Problem to solve => For the entries below, how many lines include the word "headphones"? Give the figure and nothing more.

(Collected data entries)

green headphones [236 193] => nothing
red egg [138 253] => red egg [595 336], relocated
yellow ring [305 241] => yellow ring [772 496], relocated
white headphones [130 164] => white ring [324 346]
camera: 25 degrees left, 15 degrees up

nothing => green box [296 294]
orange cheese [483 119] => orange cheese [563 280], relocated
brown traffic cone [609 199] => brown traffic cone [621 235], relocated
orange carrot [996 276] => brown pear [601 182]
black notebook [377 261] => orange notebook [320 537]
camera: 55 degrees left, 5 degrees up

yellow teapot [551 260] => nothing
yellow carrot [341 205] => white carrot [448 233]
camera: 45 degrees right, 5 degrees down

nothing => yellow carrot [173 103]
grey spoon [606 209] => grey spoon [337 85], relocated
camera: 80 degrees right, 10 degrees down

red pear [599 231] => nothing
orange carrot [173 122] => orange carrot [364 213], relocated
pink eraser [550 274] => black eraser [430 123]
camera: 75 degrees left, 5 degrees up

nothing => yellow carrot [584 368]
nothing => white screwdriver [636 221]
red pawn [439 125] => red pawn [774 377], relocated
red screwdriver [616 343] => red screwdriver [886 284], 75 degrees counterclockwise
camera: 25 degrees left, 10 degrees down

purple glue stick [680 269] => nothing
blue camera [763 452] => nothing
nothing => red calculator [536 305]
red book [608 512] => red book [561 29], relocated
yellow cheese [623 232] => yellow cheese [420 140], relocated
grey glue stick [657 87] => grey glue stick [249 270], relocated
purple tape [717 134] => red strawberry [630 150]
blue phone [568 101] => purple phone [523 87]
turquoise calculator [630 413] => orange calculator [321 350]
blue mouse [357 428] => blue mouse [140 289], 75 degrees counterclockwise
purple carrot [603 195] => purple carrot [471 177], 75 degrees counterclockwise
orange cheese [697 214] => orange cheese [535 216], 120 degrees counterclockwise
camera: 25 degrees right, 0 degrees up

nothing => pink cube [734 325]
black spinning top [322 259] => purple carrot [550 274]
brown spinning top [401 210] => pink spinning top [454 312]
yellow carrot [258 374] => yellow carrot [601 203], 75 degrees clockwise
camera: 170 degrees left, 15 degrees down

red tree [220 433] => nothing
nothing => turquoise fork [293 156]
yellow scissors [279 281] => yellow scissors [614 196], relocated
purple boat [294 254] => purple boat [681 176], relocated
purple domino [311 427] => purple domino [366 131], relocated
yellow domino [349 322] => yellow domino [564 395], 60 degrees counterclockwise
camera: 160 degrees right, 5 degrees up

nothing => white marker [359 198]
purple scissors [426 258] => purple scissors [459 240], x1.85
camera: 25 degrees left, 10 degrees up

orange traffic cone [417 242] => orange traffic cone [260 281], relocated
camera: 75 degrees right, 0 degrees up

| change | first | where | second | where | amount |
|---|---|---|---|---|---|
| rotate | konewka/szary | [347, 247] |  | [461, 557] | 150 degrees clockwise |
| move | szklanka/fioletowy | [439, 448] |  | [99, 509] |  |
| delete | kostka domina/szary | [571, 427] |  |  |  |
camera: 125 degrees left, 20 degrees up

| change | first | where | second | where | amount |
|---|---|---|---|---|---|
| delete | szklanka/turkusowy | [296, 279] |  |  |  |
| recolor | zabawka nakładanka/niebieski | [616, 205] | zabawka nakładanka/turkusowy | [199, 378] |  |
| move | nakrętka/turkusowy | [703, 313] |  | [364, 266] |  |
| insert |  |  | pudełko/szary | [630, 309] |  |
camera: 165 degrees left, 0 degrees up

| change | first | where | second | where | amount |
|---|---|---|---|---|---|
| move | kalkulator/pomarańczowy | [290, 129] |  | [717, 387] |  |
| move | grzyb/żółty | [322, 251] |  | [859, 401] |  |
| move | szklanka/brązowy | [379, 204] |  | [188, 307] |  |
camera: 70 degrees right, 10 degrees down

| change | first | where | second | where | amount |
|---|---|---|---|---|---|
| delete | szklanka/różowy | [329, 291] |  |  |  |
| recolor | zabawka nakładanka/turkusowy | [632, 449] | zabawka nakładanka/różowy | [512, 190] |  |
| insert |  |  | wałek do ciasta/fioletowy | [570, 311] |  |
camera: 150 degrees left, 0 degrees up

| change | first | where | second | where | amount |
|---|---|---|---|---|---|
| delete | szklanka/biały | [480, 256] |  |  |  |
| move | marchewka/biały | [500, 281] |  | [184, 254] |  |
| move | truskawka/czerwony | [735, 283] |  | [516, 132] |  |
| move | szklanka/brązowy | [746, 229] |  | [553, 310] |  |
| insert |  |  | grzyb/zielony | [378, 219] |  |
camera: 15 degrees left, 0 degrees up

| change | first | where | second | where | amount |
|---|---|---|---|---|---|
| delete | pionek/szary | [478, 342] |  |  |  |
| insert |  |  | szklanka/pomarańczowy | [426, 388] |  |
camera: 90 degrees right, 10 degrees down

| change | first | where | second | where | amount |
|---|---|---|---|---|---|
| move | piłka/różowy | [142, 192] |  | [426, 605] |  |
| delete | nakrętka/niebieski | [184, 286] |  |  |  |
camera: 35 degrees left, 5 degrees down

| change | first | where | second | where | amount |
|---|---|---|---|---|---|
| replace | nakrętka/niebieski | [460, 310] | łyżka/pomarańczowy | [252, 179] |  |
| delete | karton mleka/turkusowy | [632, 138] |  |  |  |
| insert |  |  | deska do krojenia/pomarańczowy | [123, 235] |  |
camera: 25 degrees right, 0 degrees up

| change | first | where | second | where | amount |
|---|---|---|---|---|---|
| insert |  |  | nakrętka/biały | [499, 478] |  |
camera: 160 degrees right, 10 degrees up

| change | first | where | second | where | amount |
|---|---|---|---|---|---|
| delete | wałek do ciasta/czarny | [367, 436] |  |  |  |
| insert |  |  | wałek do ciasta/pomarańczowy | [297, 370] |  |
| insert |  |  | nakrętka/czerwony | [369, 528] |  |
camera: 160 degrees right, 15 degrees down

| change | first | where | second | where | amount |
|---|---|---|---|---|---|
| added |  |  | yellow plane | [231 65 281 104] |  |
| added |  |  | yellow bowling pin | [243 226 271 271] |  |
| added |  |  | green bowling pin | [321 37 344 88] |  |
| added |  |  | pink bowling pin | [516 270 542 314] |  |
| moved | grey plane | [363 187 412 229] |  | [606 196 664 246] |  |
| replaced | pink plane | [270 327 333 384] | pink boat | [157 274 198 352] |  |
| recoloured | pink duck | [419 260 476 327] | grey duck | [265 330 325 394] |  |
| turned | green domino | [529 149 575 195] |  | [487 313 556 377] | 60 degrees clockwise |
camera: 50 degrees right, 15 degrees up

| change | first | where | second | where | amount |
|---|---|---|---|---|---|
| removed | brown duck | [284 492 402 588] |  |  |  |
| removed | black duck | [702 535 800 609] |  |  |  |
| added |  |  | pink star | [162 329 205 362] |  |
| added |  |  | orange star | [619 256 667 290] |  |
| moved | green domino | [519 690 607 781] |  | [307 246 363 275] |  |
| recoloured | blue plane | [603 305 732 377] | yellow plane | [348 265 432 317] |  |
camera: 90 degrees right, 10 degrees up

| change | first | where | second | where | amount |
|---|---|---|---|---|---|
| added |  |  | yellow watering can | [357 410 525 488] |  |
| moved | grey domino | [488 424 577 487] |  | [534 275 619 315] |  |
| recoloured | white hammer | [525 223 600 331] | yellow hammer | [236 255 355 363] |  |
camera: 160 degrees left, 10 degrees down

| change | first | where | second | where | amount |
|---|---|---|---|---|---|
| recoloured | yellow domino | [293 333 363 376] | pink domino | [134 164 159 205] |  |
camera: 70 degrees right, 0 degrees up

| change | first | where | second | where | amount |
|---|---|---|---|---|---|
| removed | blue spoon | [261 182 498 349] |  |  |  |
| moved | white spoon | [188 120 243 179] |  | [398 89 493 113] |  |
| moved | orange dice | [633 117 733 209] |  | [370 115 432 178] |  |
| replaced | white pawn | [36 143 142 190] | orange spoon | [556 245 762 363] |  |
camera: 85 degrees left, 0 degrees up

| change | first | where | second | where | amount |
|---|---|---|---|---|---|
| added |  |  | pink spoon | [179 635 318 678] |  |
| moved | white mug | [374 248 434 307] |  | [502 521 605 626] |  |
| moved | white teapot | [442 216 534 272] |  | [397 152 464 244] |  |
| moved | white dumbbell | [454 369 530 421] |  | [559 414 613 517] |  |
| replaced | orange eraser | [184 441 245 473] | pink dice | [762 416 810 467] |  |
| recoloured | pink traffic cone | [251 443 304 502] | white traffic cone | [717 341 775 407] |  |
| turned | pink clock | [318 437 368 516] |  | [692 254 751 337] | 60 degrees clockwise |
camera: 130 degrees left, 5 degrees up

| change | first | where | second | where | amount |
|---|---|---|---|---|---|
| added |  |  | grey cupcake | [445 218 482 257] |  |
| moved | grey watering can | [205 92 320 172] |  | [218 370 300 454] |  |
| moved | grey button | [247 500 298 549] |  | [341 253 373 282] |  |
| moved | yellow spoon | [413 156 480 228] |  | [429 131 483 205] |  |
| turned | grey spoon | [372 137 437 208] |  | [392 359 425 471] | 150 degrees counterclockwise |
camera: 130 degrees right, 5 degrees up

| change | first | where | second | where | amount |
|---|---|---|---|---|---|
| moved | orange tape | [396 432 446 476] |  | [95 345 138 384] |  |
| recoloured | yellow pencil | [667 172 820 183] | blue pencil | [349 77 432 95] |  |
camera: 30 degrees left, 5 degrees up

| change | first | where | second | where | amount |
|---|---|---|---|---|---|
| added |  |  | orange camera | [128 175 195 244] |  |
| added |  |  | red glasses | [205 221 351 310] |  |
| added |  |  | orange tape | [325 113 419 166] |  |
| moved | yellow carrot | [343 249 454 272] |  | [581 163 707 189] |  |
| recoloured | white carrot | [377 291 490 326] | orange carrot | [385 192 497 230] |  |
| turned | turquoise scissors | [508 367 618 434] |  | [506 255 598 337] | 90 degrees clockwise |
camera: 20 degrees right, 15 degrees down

Exercise output => 2